» **TRY IT**: Each line below from the one containing "173, 85, 60>" through the one containing "400, 80, 41>" should be output exactly as it stands, and no other line should appear.

» **DATA SHOWN**:
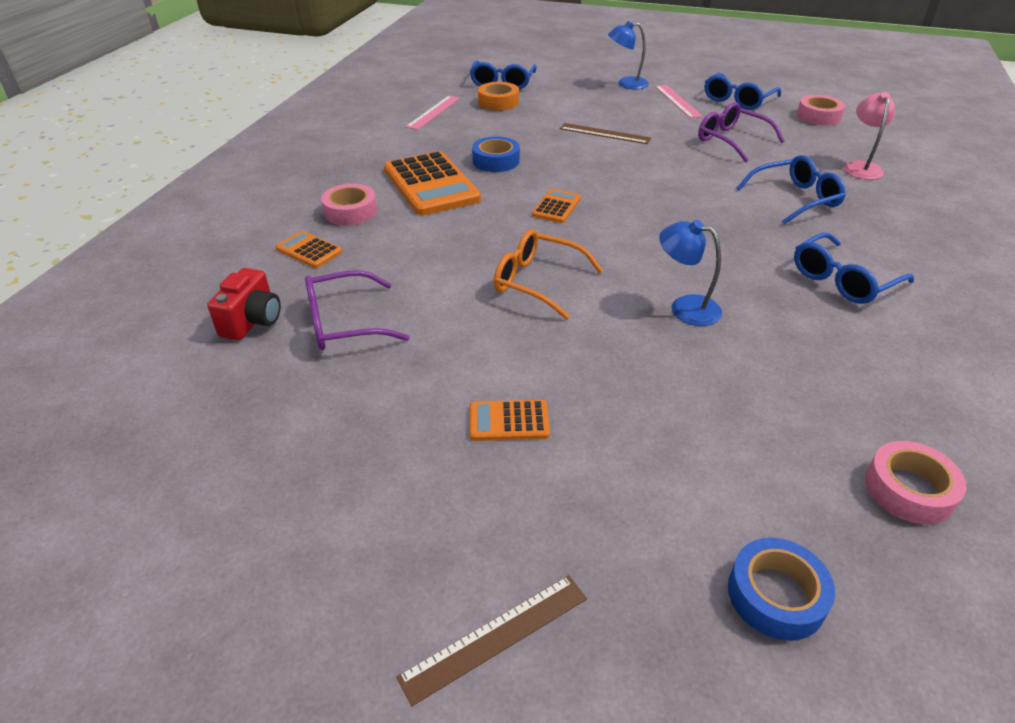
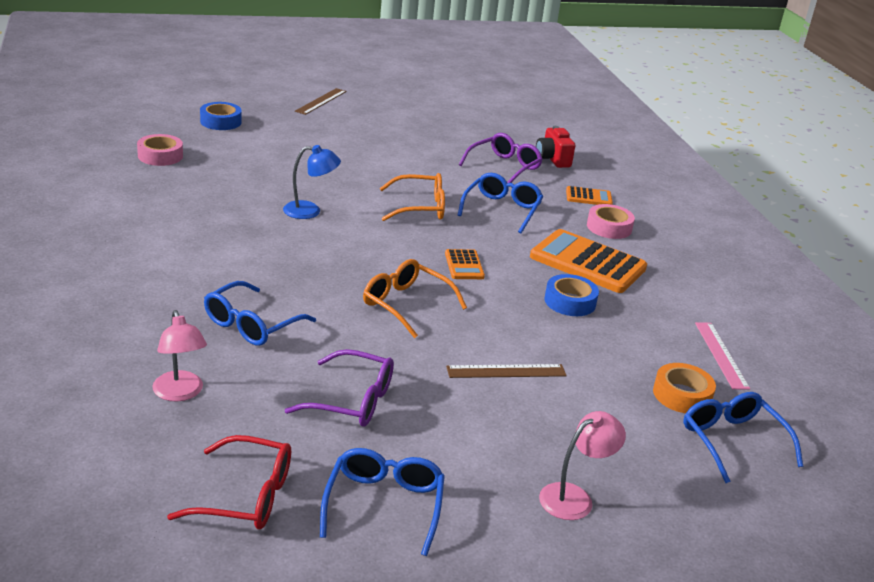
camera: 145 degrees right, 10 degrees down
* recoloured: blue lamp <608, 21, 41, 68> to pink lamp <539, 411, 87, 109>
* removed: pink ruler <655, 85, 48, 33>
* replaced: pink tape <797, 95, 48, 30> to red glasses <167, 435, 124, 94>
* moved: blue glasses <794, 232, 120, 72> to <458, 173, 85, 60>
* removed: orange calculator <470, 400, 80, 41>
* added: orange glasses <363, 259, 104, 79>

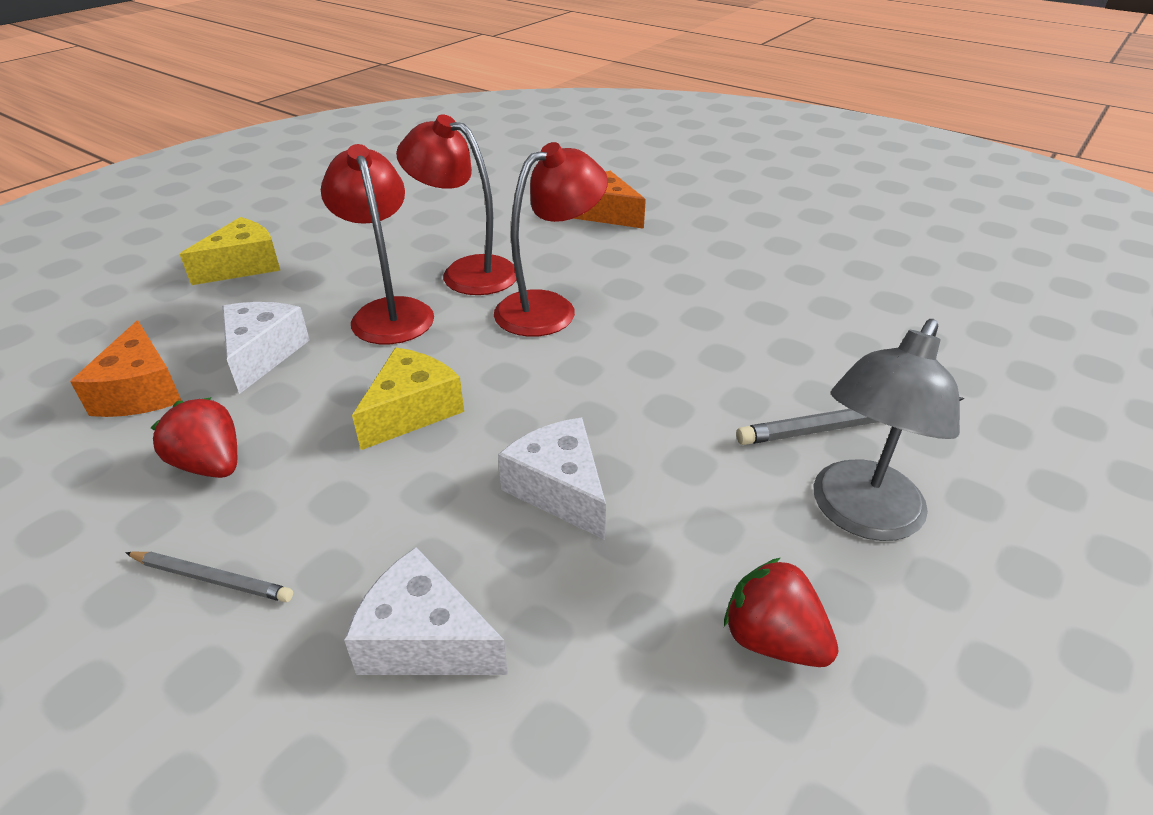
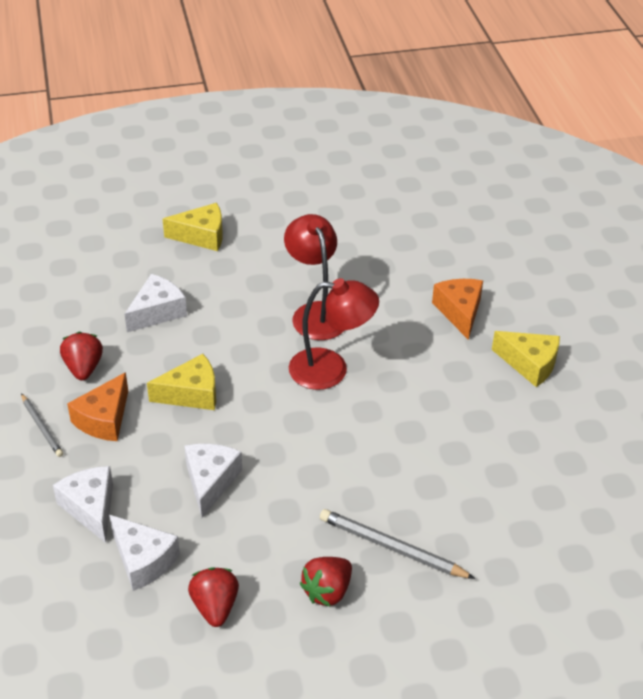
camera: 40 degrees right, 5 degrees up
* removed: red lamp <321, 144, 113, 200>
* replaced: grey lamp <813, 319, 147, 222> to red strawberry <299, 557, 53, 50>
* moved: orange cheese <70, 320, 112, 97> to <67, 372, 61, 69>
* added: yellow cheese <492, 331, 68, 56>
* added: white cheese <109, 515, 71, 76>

---

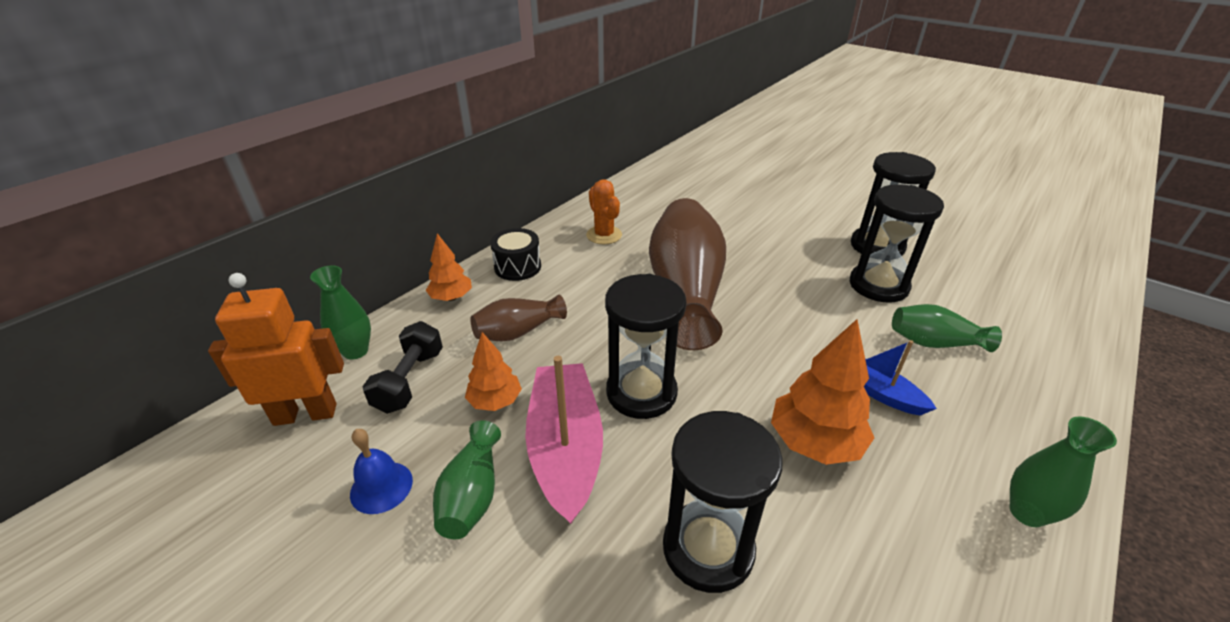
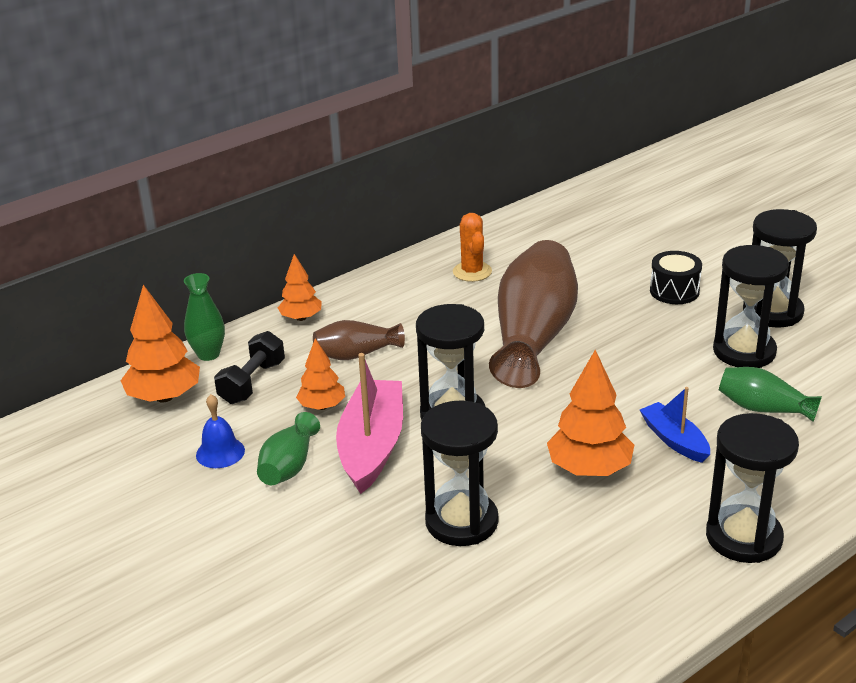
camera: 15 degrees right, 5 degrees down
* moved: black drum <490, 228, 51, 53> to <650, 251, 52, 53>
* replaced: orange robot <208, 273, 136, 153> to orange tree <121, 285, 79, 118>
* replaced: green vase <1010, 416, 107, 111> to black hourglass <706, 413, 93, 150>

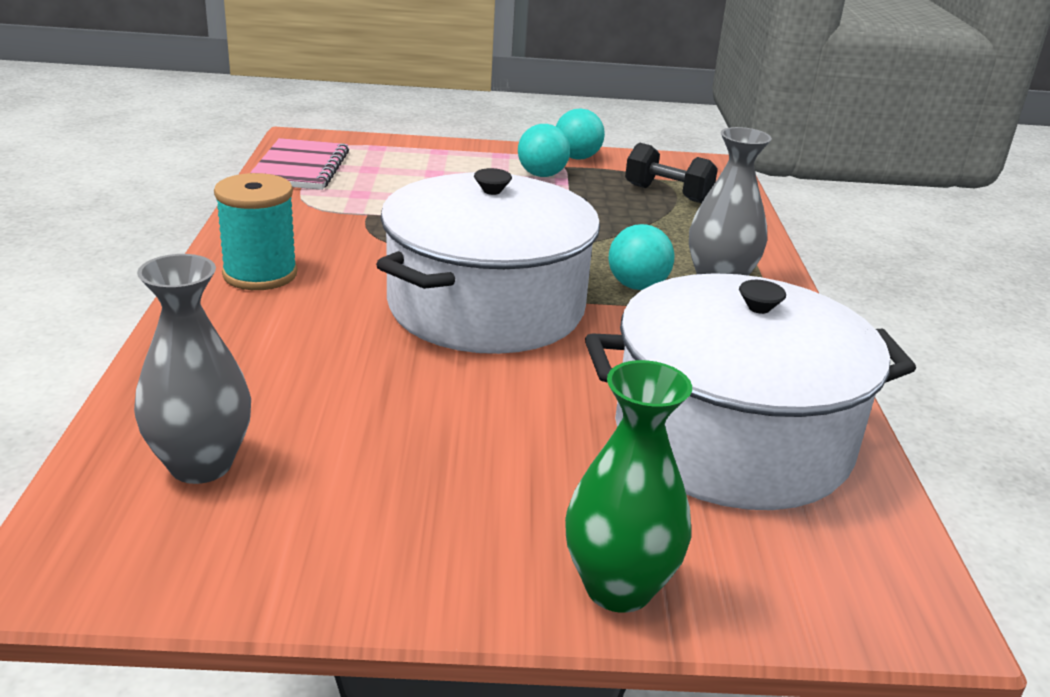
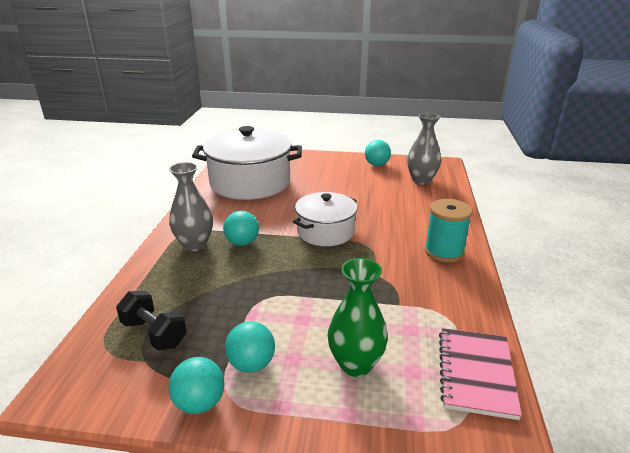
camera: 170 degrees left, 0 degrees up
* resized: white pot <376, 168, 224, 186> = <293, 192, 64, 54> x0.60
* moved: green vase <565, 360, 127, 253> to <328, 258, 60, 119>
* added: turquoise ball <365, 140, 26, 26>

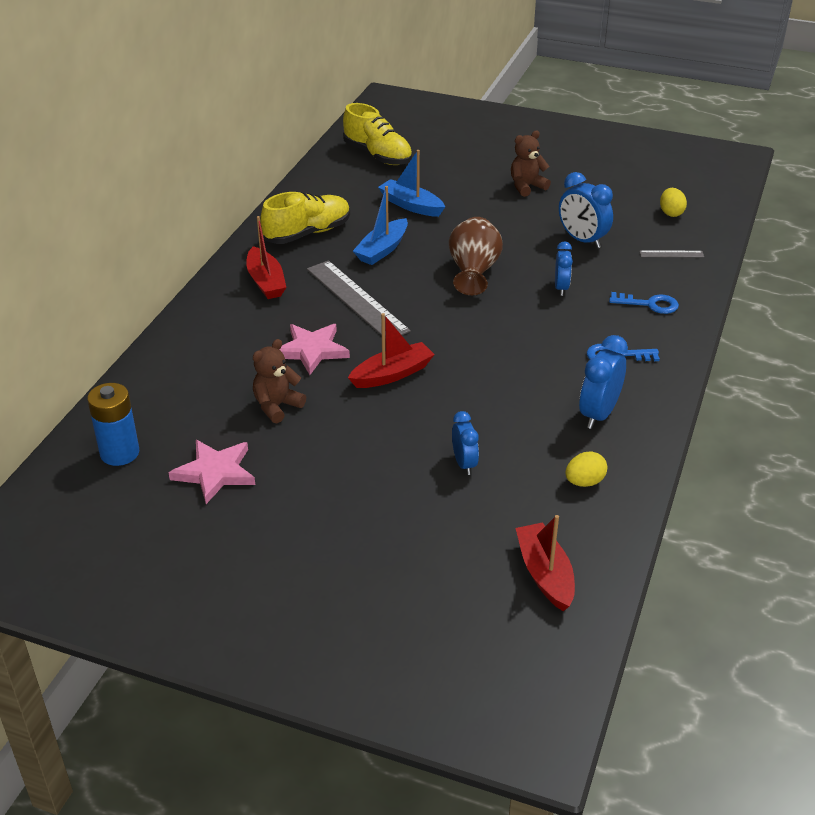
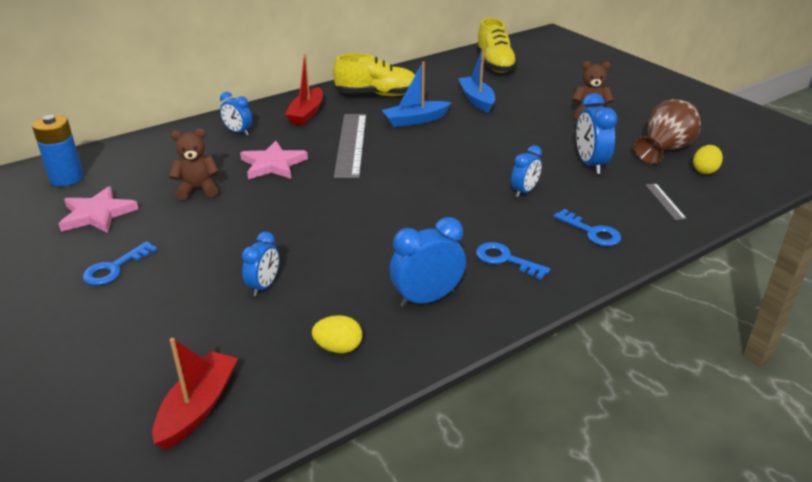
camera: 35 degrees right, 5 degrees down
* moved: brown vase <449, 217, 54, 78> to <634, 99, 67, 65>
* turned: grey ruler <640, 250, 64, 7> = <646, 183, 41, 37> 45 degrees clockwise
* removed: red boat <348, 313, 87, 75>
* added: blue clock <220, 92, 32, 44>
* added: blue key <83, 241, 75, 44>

» **SOLUTION TO THIS TASK**:
* moved: blue glasses <794, 232, 120, 72> to <458, 173, 85, 60>
* removed: orange calculator <470, 400, 80, 41>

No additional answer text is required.